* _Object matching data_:
▼
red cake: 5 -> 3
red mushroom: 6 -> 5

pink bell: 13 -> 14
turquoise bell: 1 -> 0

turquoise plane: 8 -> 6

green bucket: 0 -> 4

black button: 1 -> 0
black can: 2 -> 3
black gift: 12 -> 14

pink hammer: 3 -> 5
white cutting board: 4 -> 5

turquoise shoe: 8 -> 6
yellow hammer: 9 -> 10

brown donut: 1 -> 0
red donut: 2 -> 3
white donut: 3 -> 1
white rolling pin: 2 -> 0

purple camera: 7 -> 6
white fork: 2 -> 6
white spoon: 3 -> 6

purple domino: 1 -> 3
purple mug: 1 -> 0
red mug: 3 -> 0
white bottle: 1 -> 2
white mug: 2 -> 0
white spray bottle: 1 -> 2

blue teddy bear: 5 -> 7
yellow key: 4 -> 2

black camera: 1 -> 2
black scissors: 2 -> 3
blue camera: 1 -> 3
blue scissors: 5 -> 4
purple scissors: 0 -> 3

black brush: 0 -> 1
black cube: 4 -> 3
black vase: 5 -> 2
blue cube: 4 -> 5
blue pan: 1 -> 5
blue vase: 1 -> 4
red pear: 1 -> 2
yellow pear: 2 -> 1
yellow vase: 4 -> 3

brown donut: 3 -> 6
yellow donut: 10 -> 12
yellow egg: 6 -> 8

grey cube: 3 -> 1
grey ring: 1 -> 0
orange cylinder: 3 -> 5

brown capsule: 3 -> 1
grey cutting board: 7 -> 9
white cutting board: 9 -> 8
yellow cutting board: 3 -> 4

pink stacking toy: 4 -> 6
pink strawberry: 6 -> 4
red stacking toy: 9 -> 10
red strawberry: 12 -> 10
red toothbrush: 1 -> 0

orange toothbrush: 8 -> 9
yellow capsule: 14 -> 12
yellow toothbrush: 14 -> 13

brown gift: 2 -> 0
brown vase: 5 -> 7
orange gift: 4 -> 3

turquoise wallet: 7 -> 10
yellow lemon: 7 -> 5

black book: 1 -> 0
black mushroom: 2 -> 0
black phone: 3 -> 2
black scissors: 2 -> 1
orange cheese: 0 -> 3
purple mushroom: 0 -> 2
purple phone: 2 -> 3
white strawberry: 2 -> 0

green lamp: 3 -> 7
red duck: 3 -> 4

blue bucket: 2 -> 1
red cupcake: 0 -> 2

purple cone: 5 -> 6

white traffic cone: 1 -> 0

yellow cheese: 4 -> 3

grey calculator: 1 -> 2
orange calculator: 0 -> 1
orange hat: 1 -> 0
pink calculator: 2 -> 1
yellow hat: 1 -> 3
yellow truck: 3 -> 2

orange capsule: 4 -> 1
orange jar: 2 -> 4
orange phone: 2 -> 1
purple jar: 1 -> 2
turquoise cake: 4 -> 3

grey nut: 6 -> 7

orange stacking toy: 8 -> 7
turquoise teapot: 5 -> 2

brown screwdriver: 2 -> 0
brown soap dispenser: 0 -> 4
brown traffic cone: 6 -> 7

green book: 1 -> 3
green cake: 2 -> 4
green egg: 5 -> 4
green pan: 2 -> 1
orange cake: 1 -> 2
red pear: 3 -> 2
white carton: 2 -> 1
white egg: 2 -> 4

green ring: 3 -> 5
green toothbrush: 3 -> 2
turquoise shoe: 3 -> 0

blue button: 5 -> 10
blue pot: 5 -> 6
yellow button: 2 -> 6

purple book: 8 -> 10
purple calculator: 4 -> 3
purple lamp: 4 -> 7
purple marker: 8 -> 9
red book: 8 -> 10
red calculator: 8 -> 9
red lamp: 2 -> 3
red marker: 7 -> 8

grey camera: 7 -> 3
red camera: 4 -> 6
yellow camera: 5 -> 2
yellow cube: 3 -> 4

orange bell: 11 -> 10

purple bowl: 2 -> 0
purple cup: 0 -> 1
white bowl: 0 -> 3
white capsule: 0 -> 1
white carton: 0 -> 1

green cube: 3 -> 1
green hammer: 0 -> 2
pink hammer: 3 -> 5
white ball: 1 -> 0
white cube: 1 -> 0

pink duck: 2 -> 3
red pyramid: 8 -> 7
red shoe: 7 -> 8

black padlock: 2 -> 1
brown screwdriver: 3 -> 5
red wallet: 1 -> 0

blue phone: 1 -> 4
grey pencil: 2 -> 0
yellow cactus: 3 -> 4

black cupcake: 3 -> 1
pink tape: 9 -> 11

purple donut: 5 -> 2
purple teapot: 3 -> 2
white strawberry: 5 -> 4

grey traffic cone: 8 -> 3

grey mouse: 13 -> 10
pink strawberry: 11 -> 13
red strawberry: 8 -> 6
▲
* _What is expected_: Count how many lines above carry the word "hammer". Only the number is required.

* _Task output_: 4